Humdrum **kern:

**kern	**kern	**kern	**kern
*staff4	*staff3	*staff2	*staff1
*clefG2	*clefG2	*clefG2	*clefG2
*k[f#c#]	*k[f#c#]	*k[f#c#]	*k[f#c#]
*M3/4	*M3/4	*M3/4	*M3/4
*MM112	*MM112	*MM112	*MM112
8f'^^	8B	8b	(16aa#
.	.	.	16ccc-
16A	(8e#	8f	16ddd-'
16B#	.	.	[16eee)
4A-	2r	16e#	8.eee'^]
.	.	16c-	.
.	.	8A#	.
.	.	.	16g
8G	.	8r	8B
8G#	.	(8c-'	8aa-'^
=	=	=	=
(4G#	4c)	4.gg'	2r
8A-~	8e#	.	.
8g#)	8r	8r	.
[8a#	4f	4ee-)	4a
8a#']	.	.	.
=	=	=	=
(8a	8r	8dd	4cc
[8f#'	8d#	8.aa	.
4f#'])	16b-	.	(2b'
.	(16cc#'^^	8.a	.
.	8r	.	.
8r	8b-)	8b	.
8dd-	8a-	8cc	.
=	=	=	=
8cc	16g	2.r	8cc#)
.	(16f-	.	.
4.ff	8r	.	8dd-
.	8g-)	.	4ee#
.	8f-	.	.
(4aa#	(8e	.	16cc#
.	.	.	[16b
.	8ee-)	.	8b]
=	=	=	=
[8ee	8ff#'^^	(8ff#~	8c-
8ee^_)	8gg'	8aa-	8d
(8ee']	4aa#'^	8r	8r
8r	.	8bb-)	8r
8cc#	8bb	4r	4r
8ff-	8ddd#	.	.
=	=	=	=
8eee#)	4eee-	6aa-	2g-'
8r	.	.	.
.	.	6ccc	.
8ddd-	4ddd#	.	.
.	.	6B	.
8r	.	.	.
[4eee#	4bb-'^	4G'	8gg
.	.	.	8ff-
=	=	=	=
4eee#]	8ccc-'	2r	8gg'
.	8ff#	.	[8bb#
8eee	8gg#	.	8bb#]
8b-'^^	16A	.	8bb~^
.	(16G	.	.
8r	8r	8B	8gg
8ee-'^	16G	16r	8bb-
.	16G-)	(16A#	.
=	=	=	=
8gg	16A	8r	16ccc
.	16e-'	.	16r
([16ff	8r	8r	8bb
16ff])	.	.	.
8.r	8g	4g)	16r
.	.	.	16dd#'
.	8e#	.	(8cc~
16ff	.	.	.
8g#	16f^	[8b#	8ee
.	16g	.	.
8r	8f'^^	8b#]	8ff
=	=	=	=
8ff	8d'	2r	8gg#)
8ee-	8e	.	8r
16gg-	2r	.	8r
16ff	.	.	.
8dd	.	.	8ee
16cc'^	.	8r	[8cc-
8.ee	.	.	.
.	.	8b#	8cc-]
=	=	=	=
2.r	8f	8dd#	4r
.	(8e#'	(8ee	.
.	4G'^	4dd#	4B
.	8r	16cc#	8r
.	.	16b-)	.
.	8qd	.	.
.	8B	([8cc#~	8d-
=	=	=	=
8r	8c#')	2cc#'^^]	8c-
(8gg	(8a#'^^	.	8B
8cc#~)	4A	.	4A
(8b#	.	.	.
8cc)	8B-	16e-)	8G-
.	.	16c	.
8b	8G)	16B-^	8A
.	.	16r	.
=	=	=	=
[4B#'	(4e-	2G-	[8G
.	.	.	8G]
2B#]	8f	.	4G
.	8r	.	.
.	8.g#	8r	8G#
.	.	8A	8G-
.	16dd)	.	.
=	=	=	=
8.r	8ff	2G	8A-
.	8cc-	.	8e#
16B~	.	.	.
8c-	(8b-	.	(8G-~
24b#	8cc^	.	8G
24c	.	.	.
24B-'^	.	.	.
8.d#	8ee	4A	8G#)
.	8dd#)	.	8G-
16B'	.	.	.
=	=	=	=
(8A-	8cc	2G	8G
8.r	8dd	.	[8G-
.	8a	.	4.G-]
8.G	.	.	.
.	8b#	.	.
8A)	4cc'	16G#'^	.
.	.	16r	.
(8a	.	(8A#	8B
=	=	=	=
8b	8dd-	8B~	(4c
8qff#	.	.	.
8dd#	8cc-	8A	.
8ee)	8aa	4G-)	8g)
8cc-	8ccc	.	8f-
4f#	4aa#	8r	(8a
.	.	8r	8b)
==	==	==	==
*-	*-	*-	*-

· · ·

- Exercise task -
Render every line of the records above as a numbered list, leaving out any blank lines.

- Result of the exercise -
1. Humdrum **kern:
2. **kern	**kern	**kern	**kern
3. *staff4	*staff3	*staff2	*staff1
4. *clefG2	*clefG2	*clefG2	*clefG2
5. *k[f#c#]	*k[f#c#]	*k[f#c#]	*k[f#c#]
6. *M3/4	*M3/4	*M3/4	*M3/4
7. *MM112	*MM112	*MM112	*MM112
8. 8f'^^	8B	8b	(16aa#
9. .	.	.	16ccc-
10. 16A	(8e#	8f	16ddd-'
11. 16B#	.	.	[16eee)
12. 4A-	2r	16e#	8.eee'^]
13. .	.	16c-	.
14. .	.	8A#	.
15. .	.	.	16g
16. 8G	.	8r	8B
17. 8G#	.	(8c-'	8aa-'^
18. =	=	=	=
19. (4G#	4c)	4.gg'	2r
20. 8A-~	8e#	.	.
21. 8g#)	8r	8r	.
22. [8a#	4f	4ee-)	4a
23. 8a#']	.	.	.
24. =	=	=	=
25. (8a	8r	8dd	4cc
26. [8f#'	8d#	8.aa	.
27. 4f#'])	16b-	.	(2b'
28. .	(16cc#'^^	8.a	.
29. .	8r	.	.
30. 8r	8b-)	8b	.
31. 8dd-	8a-	8cc	.
32. =	=	=	=
33. 8cc	16g	2.r	8cc#)
34. .	(16f-	.	.
35. 4.ff	8r	.	8dd-
36. .	8g-)	.	4ee#
37. .	8f-	.	.
38. (4aa#	(8e	.	16cc#
39. .	.	.	[16b
40. .	8ee-)	.	8b]
41. =	=	=	=
42. [8ee	8ff#'^^	(8ff#~	8c-
43. 8ee^_)	8gg'	8aa-	8d
44. (8ee']	4aa#'^	8r	8r
45. 8r	.	8bb-)	8r
46. 8cc#	8bb	4r	4r
47. 8ff-	8ddd#	.	.
48. =	=	=	=
49. 8eee#)	4eee-	6aa-	2g-'
50. 8r	.	.	.
51. .	.	6ccc	.
52. 8ddd-	4ddd#	.	.
53. .	.	6B	.
54. 8r	.	.	.
55. [4eee#	4bb-'^	4G'	8gg
56. .	.	.	8ff-
57. =	=	=	=
58. 4eee#]	8ccc-'	2r	8gg'
59. .	8ff#	.	[8bb#
60. 8eee	8gg#	.	8bb#]
61. 8b-'^^	16A	.	8bb~^
62. .	(16G	.	.
63. 8r	8r	8B	8gg
64. 8ee-'^	16G	16r	8bb-
65. .	16G-)	(16A#	.
66. =	=	=	=
67. 8gg	16A	8r	16ccc
68. .	16e-'	.	16r
69. ([16ff	8r	8r	8bb
70. 16ff])	.	.	.
71. 8.r	8g	4g)	16r
72. .	.	.	16dd#'
73. .	8e#	.	(8cc~
74. 16ff	.	.	.
75. 8g#	16f^	[8b#	8ee
76. .	16g	.	.
77. 8r	8f'^^	8b#]	8ff
78. =	=	=	=
79. 8ff	8d'	2r	8gg#)
80. 8ee-	8e	.	8r
81. 16gg-	2r	.	8r
82. 16ff	.	.	.
83. 8dd	.	.	8ee
84. 16cc'^	.	8r	[8cc-
85. 8.ee	.	.	.
86. .	.	8b#	8cc-]
87. =	=	=	=
88. 2.r	8f	8dd#	4r
89. .	(8e#'	(8ee	.
90. .	4G'^	4dd#	4B
91. .	8r	16cc#	8r
92. .	.	16b-)	.
93. .	8qd	.	.
94. .	8B	([8cc#~	8d-
95. =	=	=	=
96. 8r	8c#')	2cc#'^^]	8c-
97. (8gg	(8a#'^^	.	8B
98. 8cc#~)	4A	.	4A
99. (8b#	.	.	.
100. 8cc)	8B-	16e-)	8G-
101. .	.	16c	.
102. 8b	8G)	16B-^	8A
103. .	.	16r	.
104. =	=	=	=
105. [4B#'	(4e-	2G-	[8G
106. .	.	.	8G]
107. 2B#]	8f	.	4G
108. .	8r	.	.
109. .	8.g#	8r	8G#
110. .	.	8A	8G-
111. .	16dd)	.	.
112. =	=	=	=
113. 8.r	8ff	2G	8A-
114. .	8cc-	.	8e#
115. 16B~	.	.	.
116. 8c-	(8b-	.	(8G-~
117. 24b#	8cc^	.	8G
118. 24c	.	.	.
119. 24B-'^	.	.	.
120. 8.d#	8ee	4A	8G#)
121. .	8dd#)	.	8G-
122. 16B'	.	.	.
123. =	=	=	=
124. (8A-	8cc	2G	8G
125. 8.r	8dd	.	[8G-
126. .	8a	.	4.G-]
127. 8.G	.	.	.
128. .	8b#	.	.
129. 8A)	4cc'	16G#'^	.
130. .	.	16r	.
131. (8a	.	(8A#	8B
132. =	=	=	=
133. 8b	8dd-	8B~	(4c
134. 8qff#	.	.	.
135. 8dd#	8cc-	8A	.
136. 8ee)	8aa	4G-)	8g)
137. 8cc-	8ccc	.	8f-
138. 4f#	4aa#	8r	(8a
139. .	.	8r	8b)
140. ==	==	==	==
141. *-	*-	*-	*-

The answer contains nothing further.